▸ **Description of the task**:
Exact copies of the lines from the one holding "TEMP pin OUT: A0 -> A3" through the last line of the entries below are to be printed, with pictures omitted.

++++++++++

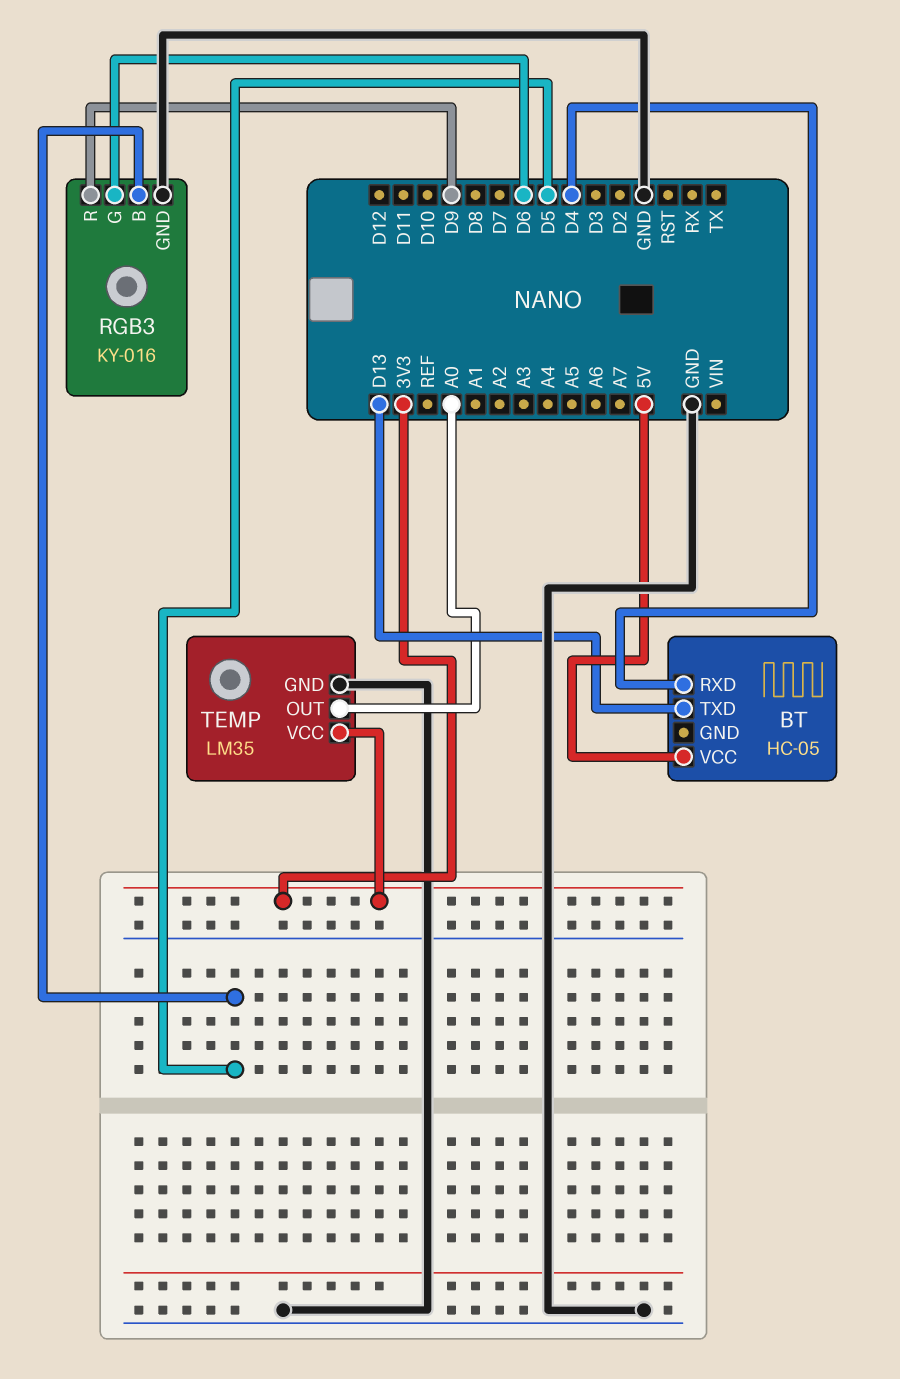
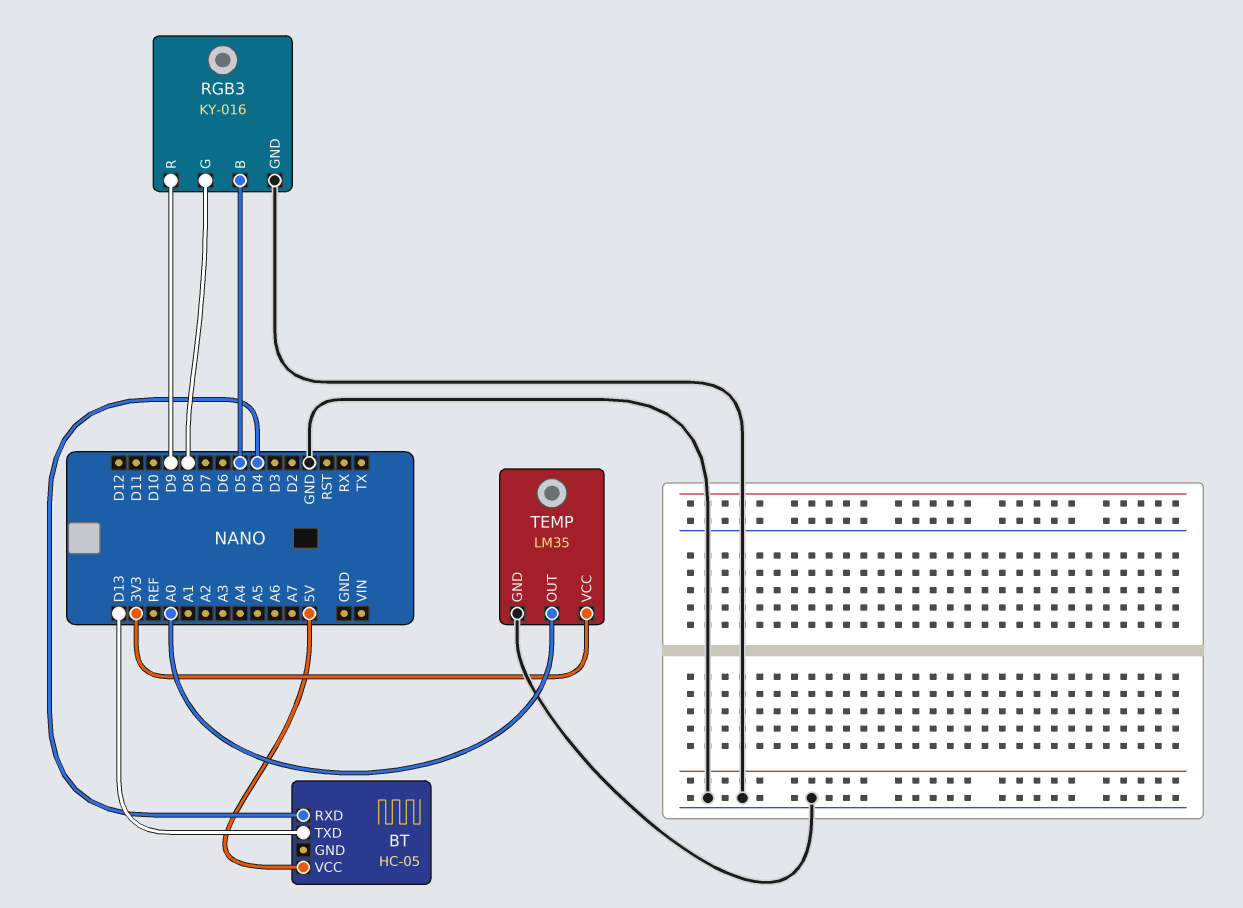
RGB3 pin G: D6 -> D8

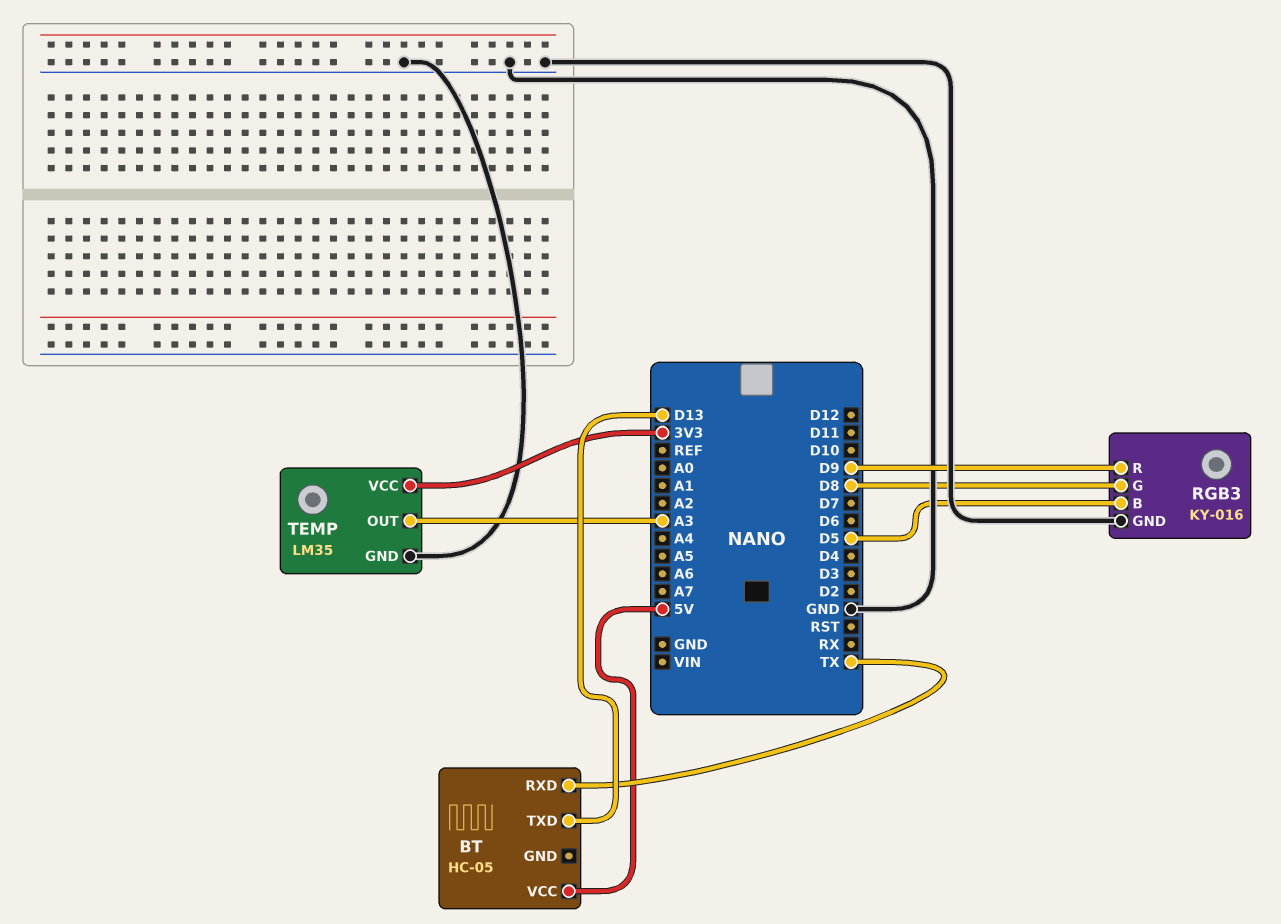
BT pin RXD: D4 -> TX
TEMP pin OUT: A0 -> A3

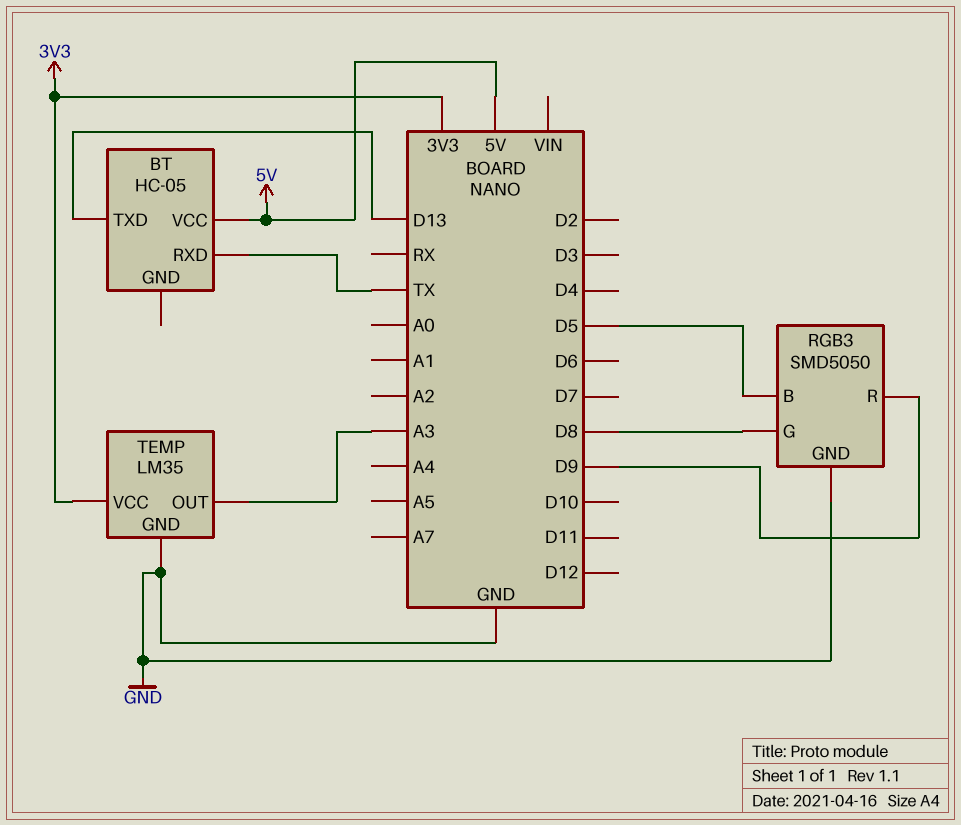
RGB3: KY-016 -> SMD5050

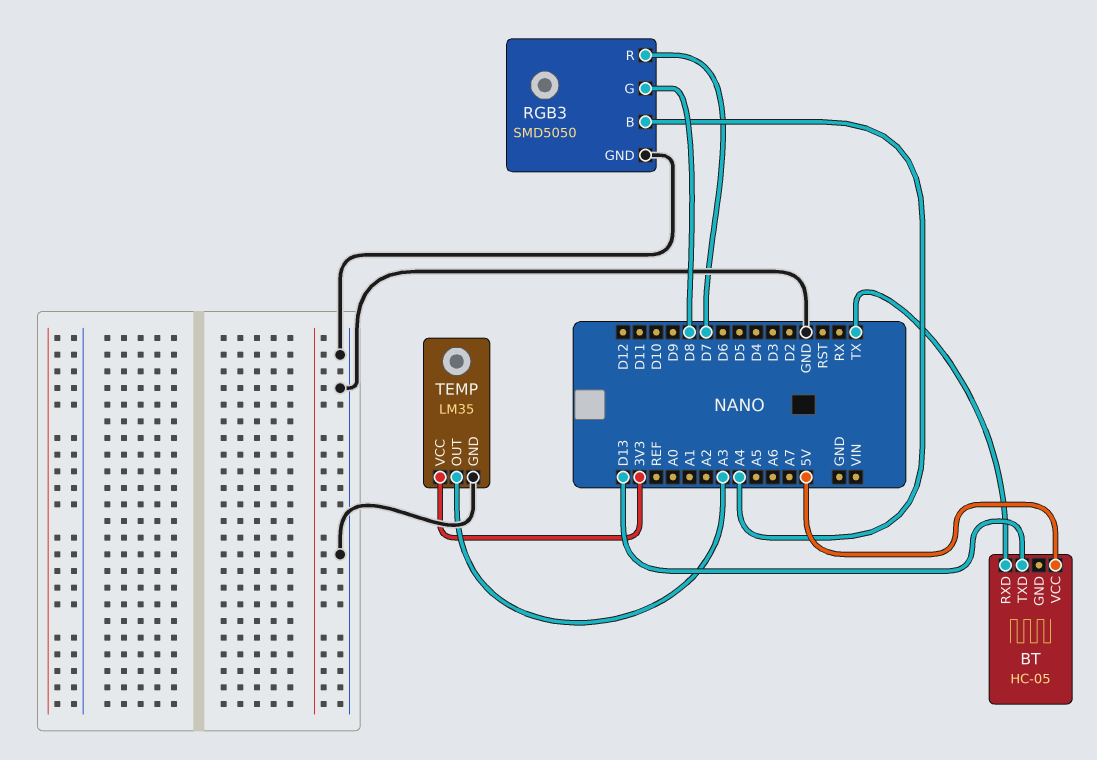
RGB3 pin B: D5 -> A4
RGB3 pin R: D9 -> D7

++++++++++

▸ **Output for this task**:
TEMP pin OUT: A0 -> A3

RGB3: KY-016 -> SMD5050

RGB3 pin B: D5 -> A4
RGB3 pin R: D9 -> D7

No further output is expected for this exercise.